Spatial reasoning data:
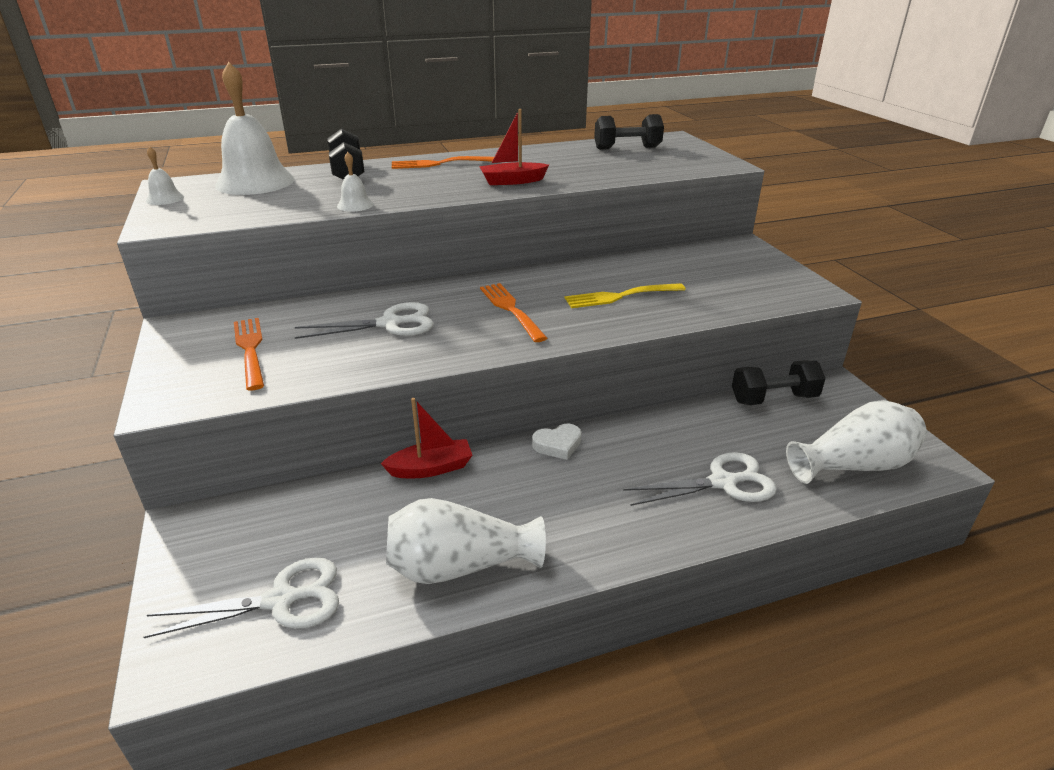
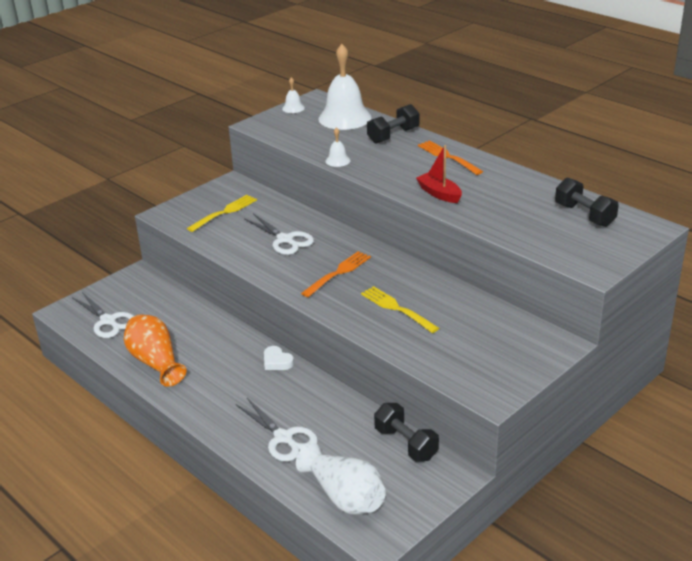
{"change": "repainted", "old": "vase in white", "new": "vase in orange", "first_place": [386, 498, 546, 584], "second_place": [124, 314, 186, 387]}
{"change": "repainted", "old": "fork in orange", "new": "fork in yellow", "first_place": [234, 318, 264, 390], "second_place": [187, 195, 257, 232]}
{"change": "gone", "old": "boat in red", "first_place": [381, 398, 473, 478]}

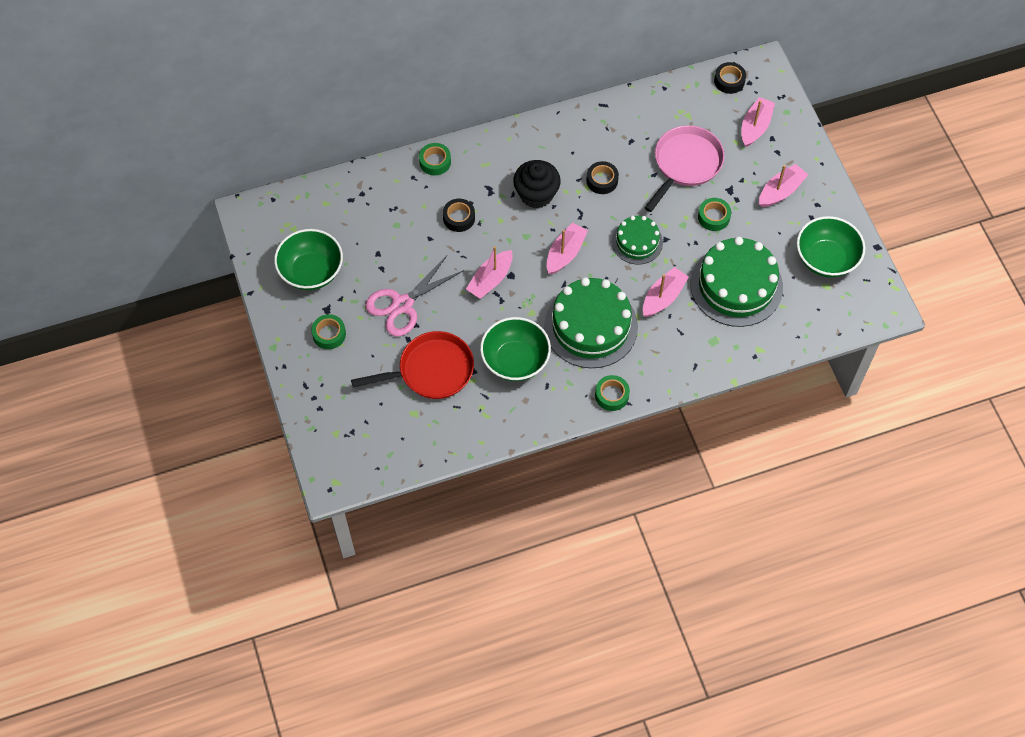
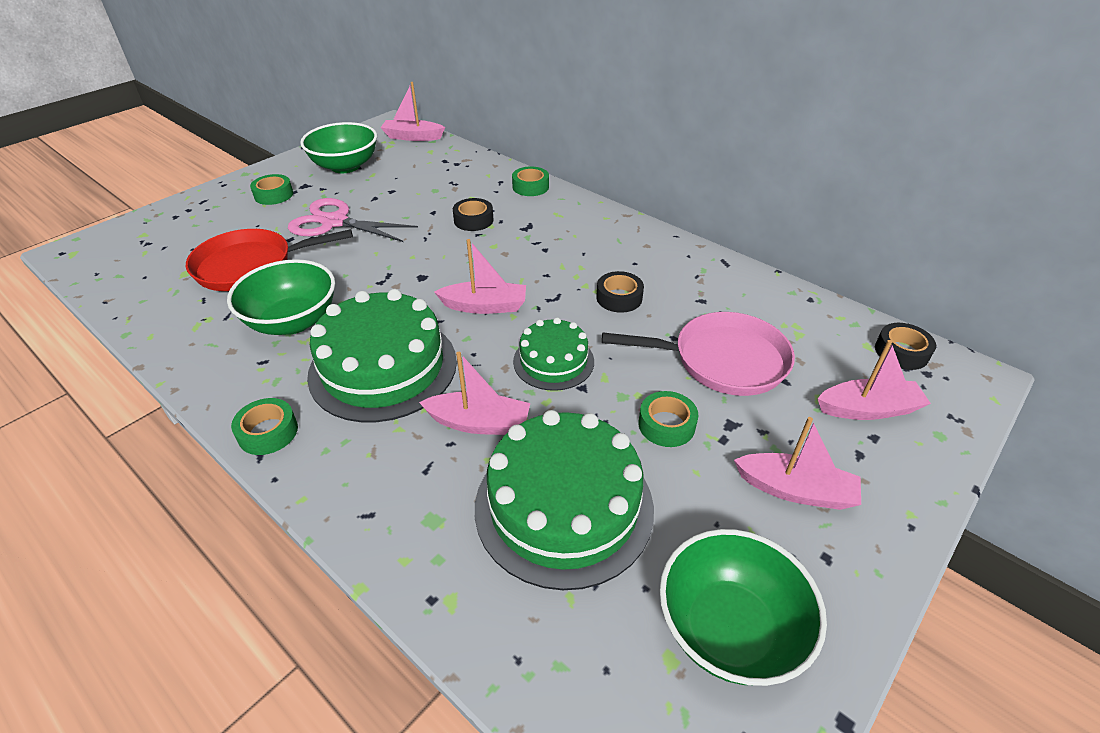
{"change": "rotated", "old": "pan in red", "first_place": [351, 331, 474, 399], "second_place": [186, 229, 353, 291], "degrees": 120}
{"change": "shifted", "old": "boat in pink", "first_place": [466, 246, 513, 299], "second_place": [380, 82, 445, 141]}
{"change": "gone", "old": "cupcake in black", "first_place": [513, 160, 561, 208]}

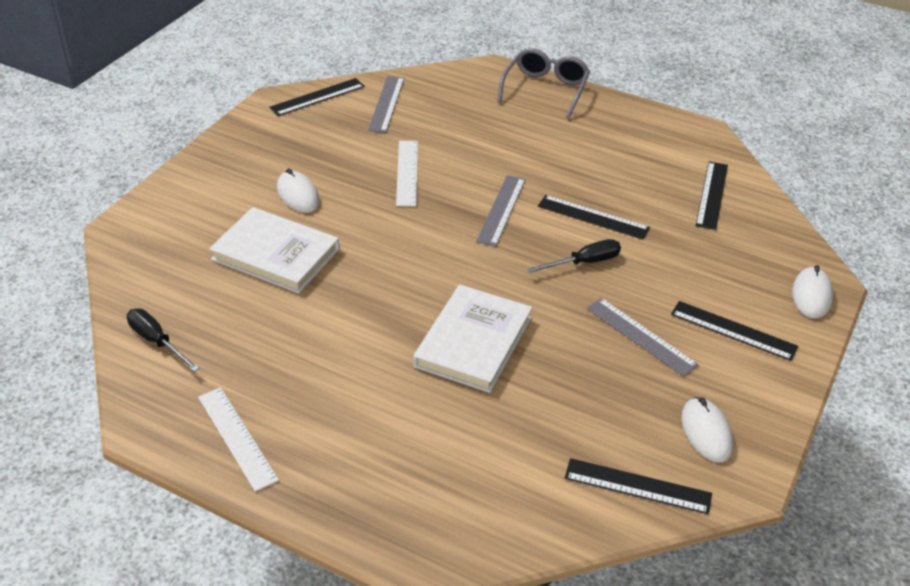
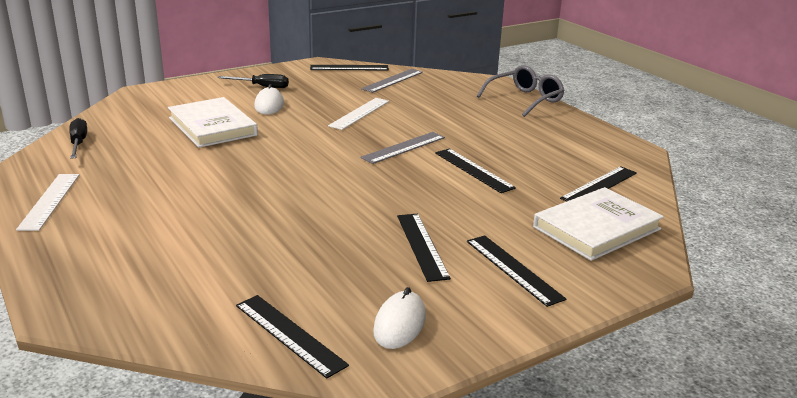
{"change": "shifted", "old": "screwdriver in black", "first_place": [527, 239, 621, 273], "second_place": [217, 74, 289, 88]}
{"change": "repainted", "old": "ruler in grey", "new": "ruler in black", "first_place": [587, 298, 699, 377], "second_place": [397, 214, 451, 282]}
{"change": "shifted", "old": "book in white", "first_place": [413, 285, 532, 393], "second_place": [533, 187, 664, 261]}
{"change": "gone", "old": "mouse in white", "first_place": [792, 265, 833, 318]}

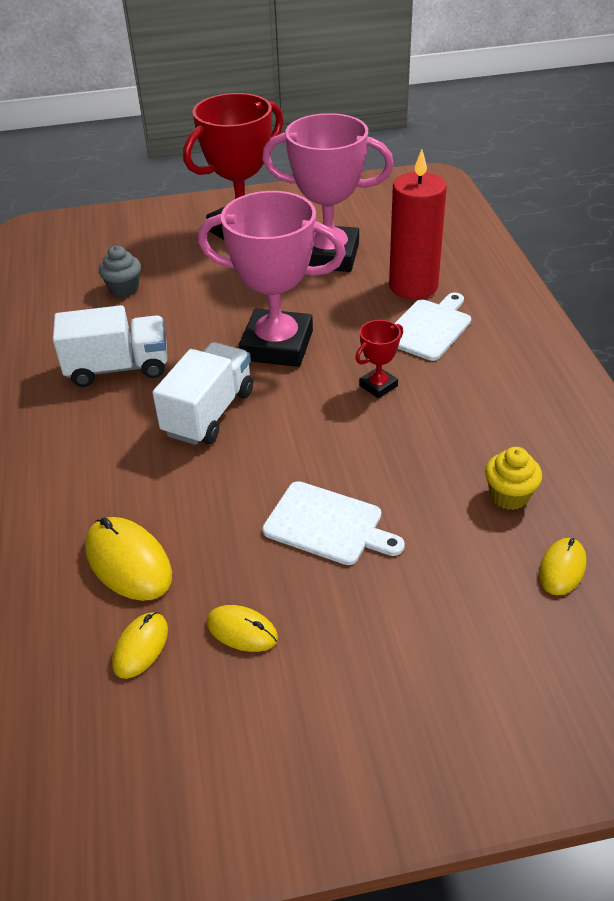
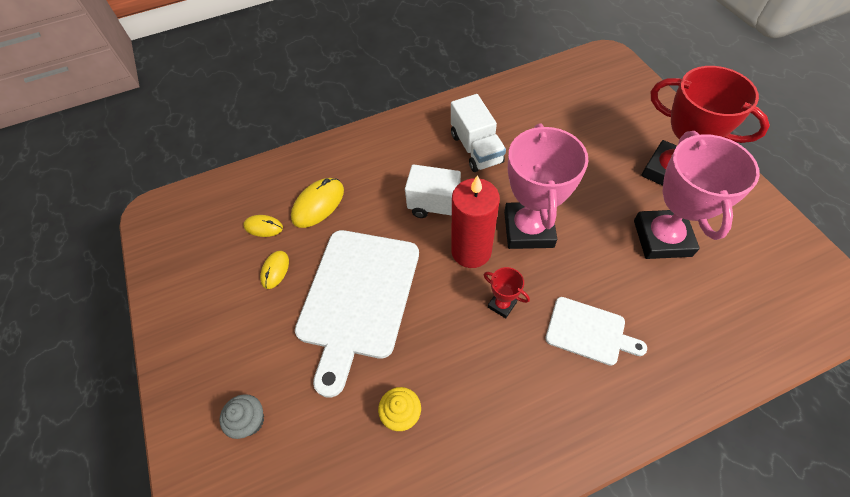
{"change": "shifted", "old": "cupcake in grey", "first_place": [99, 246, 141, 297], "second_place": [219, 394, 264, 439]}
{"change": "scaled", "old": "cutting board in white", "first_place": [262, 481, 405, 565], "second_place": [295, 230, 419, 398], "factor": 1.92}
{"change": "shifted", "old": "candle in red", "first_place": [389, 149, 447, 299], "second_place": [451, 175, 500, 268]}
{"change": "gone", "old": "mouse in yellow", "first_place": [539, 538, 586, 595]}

**EXERCISE BRIEF**
Across these entries, count each line where the string "orange" shows up. Give only the count.

**TASK ANSWER**
2